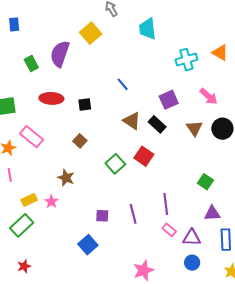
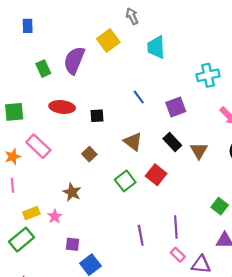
cyan trapezoid: (148, 29) -> (156, 47), moved
purple square: (169, 100) -> (176, 107), moved
brown triangle: (132, 121) -> (133, 142), moved
brown triangle: (194, 128) -> (199, 151), moved
purple square: (102, 216) -> (73, 244), moved

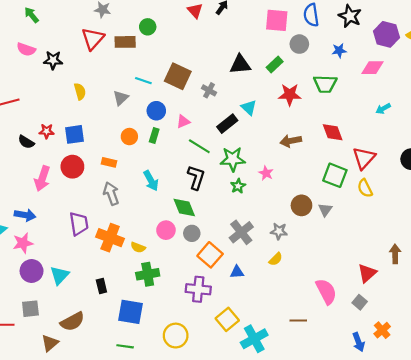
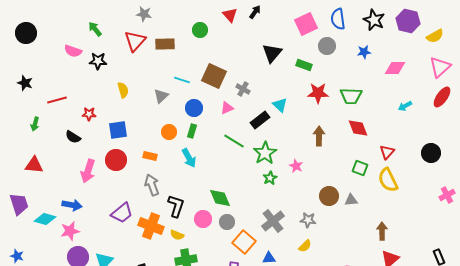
green arrow: (32, 15) -> (95, 29), moved
pink square: (277, 20) -> (306, 24), turned -30
green circle: (148, 27) -> (200, 30), moved
purple hexagon: (386, 34) -> (408, 21), moved
black triangle: (240, 64) -> (272, 53), moved, turned -45
green rectangle: (275, 64) -> (304, 65), turned 63
green trapezoid: (325, 84) -> (351, 96), moved
pink triangle: (183, 121) -> (227, 108), moved
red star: (47, 131) -> (89, 114), moved
brown arrow: (291, 141) -> (319, 136), turned 102
red triangle: (364, 158) -> (387, 152), size x0.7
green star: (233, 159) -> (265, 153), turned -30
green square: (335, 175) -> (360, 168), size x0.7
black L-shape: (196, 177) -> (176, 206), moved
cyan arrow: (151, 181) -> (189, 158), moved
yellow semicircle: (365, 188) -> (388, 180), size x1.4
gray triangle: (325, 210) -> (351, 200), turned 48
purple trapezoid: (79, 224) -> (122, 213), turned 60
brown arrow: (395, 254) -> (382, 231), moved

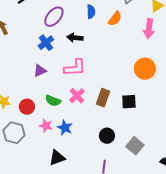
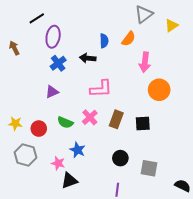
blue semicircle: (91, 12) -> (104, 41), moved
purple ellipse: (54, 17) -> (53, 37), moved, turned -30
pink arrow: (149, 29) -> (145, 62), moved
pink L-shape: (75, 68) -> (101, 89), moved
pink star: (46, 126) -> (58, 163), moved
gray square: (135, 146) -> (149, 168), turned -30

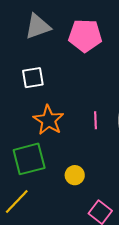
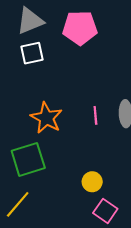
white square: (33, 78) -> (32, 53), moved
yellow circle: (75, 175) -> (92, 182), moved

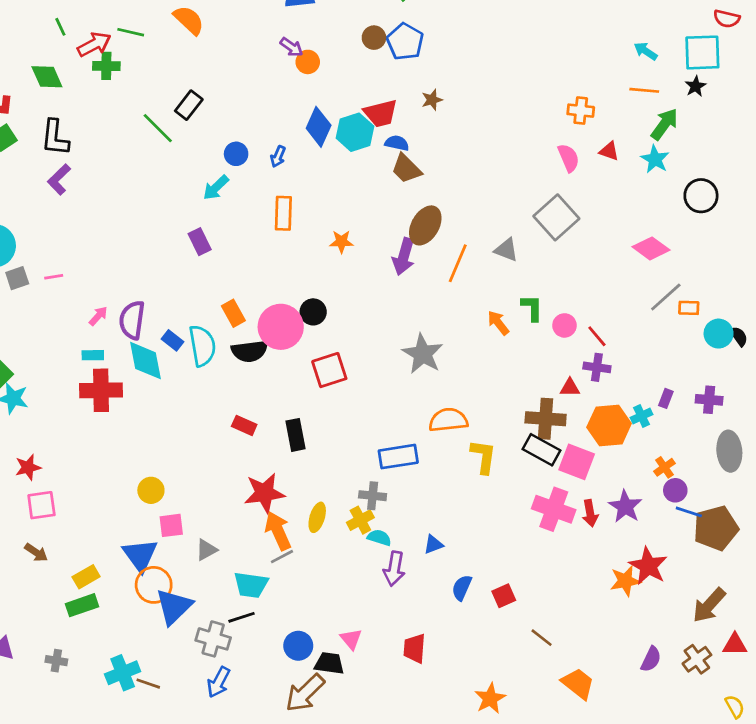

********

_About this task_. Within the entries above, report how many lines contain the word "green"; the figure is all that is wanted.

_Output for this task_. 6